──────── Material provided ────────

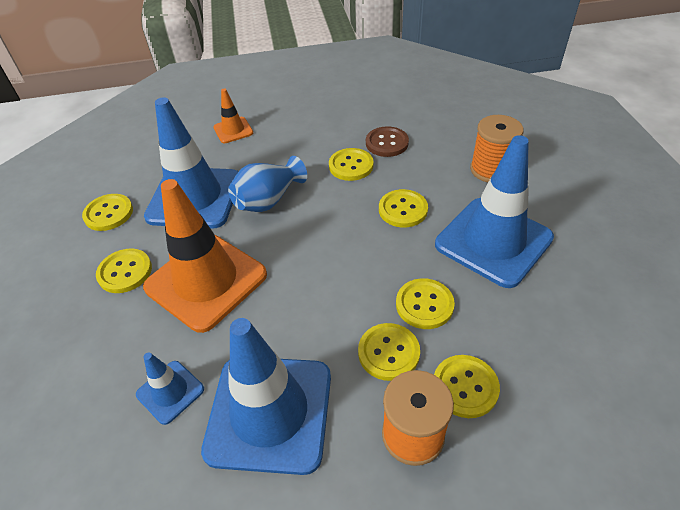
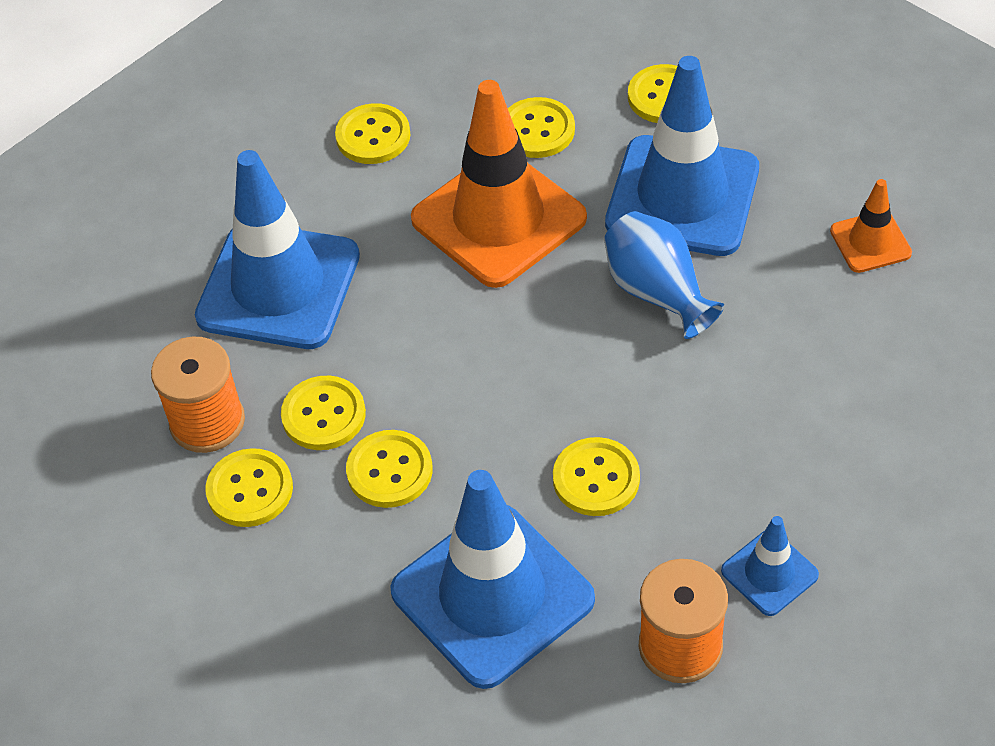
camera: 100 degrees right, 5 degrees up
(170, 392) = (334, 194): blue traffic cone -> blue traffic cone (769, 573)
(351, 166) = (731, 417): yellow button -> yellow button (373, 136)
(387, 143) = (794, 485): brown button -> none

────────

**Exercise objective**
Write only the number of lines in the listing that hold the word "button".

**Finished exercise**
2